━━━━━ PROVIDED ENTRIES

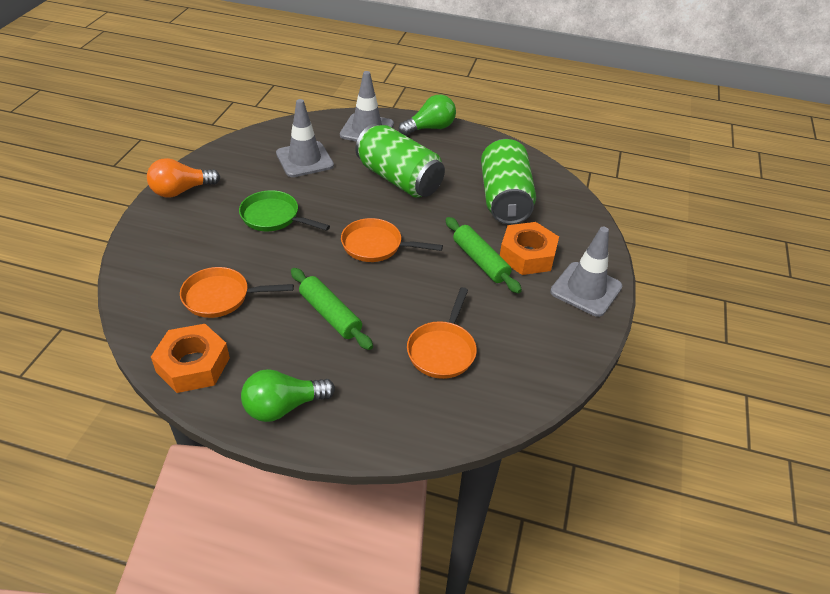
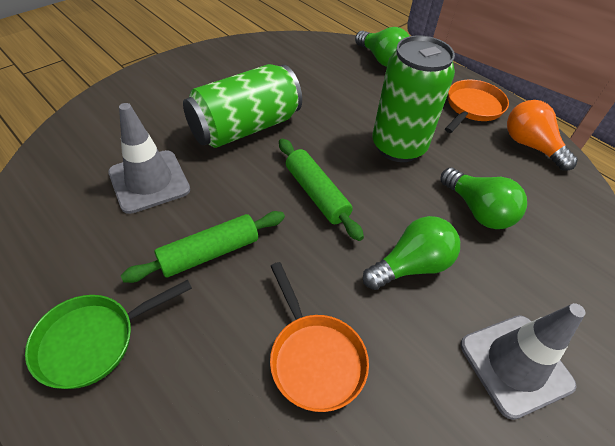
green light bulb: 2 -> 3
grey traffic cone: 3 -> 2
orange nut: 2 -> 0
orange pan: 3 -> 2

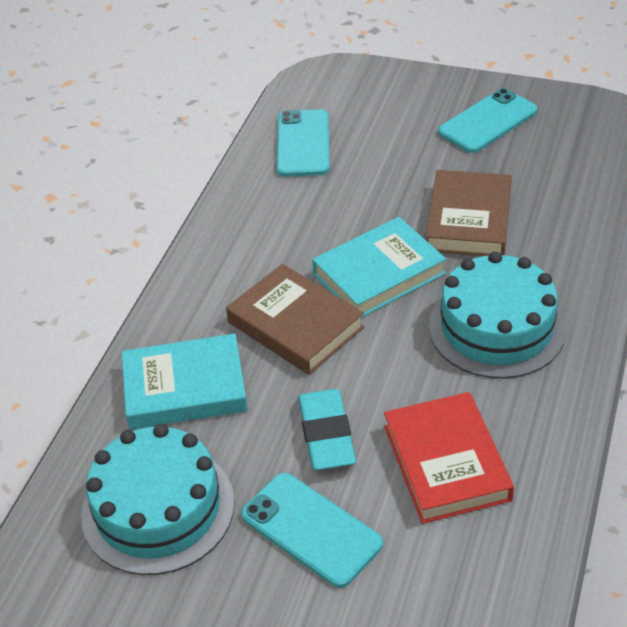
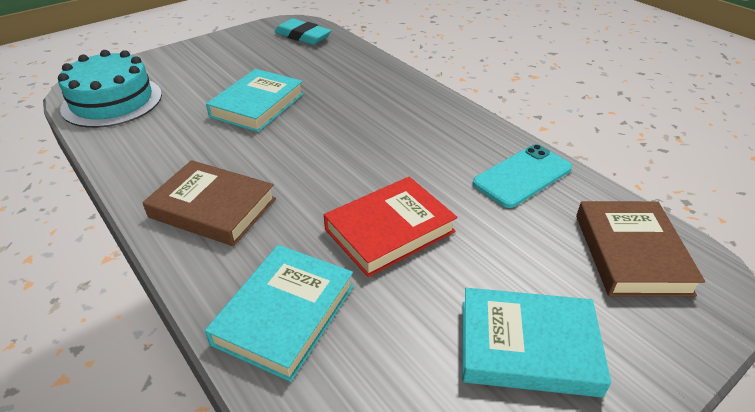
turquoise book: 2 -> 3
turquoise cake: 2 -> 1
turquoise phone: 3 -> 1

━━━━━━━━━━
━━━━━ PROVIDED ENTRIES

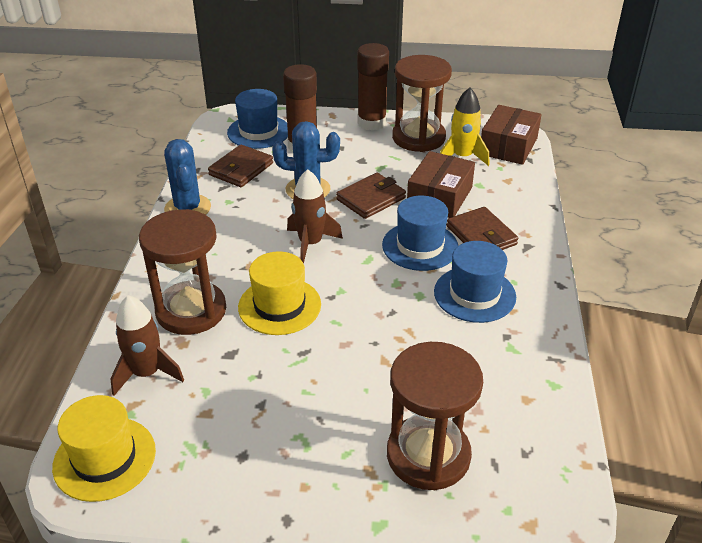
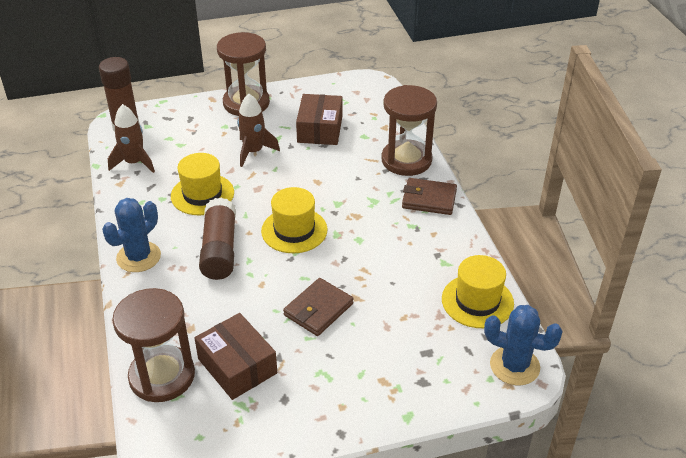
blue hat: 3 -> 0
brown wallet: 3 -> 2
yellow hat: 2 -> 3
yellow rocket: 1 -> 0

━━━━━━━━━━
━━━━━ PROVIDED ENTRIES

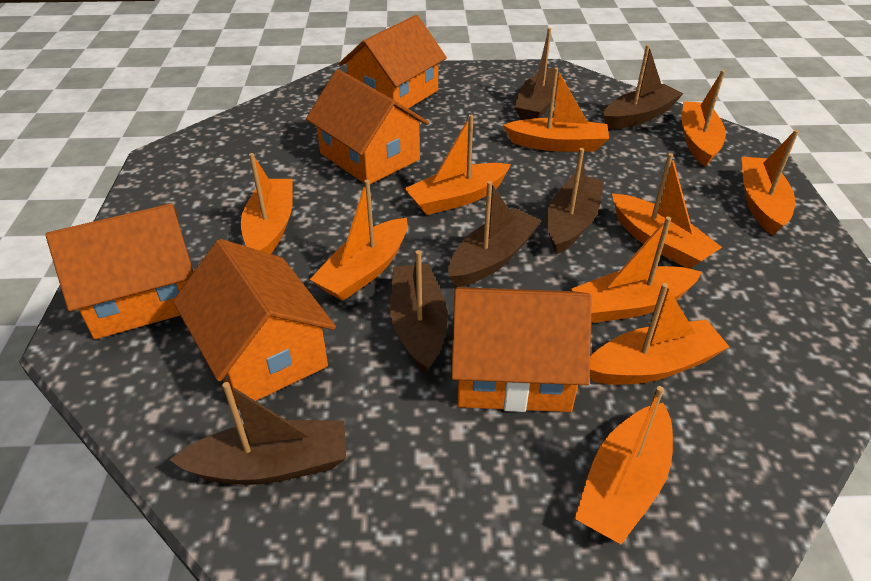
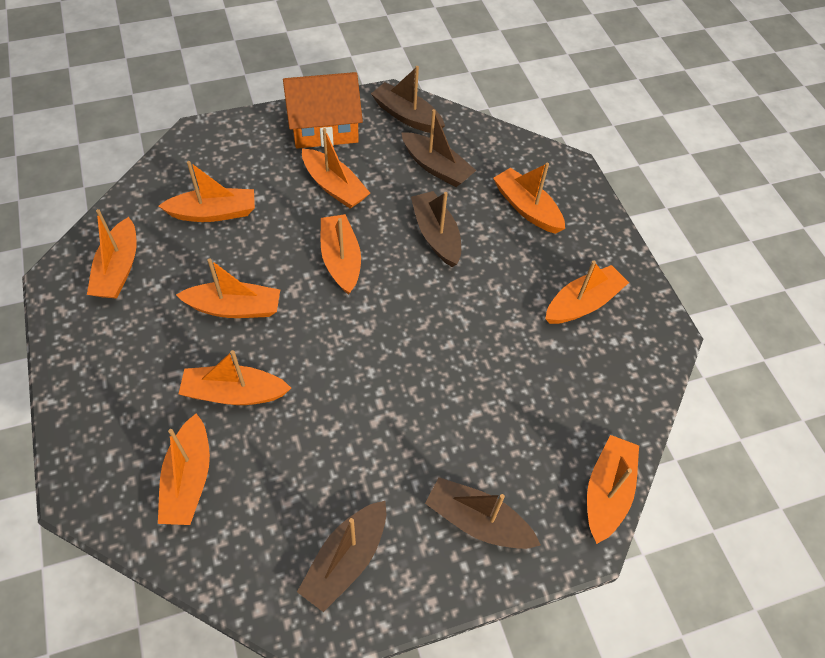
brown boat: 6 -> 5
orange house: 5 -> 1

━━━━━━━━━━

→ TRY IT
Look through the listing above. Pick out each line with "turquoise" and copy it.

→ OUTPUT BELOW
turquoise book: 2 -> 3
turquoise cake: 2 -> 1
turquoise phone: 3 -> 1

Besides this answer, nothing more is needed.